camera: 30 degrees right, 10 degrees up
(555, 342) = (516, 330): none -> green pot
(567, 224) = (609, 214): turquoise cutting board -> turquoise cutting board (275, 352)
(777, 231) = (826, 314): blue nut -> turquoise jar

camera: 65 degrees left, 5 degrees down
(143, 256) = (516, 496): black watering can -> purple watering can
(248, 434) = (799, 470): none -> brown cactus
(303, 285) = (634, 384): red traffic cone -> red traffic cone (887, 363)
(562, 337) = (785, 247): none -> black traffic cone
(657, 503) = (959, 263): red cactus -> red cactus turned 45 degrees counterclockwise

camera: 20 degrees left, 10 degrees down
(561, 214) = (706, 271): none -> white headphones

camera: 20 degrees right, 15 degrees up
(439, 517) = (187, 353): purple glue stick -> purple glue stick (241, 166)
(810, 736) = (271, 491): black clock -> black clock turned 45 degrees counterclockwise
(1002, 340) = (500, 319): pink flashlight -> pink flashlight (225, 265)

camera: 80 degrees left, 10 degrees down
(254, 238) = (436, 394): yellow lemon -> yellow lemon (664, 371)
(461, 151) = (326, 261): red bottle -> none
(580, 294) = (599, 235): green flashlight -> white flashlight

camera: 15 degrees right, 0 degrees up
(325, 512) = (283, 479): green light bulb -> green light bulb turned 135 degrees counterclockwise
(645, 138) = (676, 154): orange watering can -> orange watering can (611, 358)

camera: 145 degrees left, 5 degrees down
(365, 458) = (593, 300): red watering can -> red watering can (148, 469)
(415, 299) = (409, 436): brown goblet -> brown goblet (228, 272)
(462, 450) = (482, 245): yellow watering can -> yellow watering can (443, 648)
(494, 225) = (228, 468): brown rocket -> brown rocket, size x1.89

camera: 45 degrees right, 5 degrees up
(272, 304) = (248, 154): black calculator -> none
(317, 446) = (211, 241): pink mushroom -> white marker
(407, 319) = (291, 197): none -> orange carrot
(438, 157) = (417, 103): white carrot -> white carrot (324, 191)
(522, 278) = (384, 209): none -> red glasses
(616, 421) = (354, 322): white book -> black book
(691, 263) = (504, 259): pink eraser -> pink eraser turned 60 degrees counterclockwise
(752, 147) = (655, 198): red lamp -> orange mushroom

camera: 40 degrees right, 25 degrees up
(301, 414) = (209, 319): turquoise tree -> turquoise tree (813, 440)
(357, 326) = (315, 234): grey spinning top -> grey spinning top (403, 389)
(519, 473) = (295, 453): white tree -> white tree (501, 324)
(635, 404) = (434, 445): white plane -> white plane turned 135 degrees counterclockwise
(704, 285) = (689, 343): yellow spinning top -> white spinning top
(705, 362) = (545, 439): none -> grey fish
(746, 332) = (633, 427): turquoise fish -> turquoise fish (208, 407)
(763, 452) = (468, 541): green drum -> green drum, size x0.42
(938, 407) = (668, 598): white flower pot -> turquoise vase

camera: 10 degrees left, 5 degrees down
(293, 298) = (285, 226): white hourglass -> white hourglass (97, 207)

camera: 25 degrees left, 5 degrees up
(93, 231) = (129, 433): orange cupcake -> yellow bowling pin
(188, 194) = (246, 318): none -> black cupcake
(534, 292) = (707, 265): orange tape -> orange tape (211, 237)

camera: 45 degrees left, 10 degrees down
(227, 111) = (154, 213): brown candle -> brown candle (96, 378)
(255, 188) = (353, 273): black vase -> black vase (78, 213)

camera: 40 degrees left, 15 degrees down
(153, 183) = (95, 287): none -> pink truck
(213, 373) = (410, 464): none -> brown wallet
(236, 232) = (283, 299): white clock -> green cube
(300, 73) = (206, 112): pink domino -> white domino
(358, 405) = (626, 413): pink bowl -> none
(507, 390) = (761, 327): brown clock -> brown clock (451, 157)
= = = = =
→ **ABOUT THIS TASK**: The reply must consist solely of the lines from the one containing "(763, 452) = (468, 541): green" through the last line in the material above, reproduced exactly.

→ **REPLY**:
(763, 452) = (468, 541): green drum -> green drum, size x0.42
(938, 407) = (668, 598): white flower pot -> turquoise vase

camera: 10 degrees left, 5 degrees down
(293, 298) = (285, 226): white hourglass -> white hourglass (97, 207)

camera: 25 degrees left, 5 degrees up
(93, 231) = (129, 433): orange cupcake -> yellow bowling pin
(188, 194) = (246, 318): none -> black cupcake
(534, 292) = (707, 265): orange tape -> orange tape (211, 237)

camera: 45 degrees left, 10 degrees down
(227, 111) = (154, 213): brown candle -> brown candle (96, 378)
(255, 188) = (353, 273): black vase -> black vase (78, 213)

camera: 40 degrees left, 15 degrees down
(153, 183) = (95, 287): none -> pink truck
(213, 373) = (410, 464): none -> brown wallet
(236, 232) = (283, 299): white clock -> green cube
(300, 73) = (206, 112): pink domino -> white domino
(358, 405) = (626, 413): pink bowl -> none
(507, 390) = (761, 327): brown clock -> brown clock (451, 157)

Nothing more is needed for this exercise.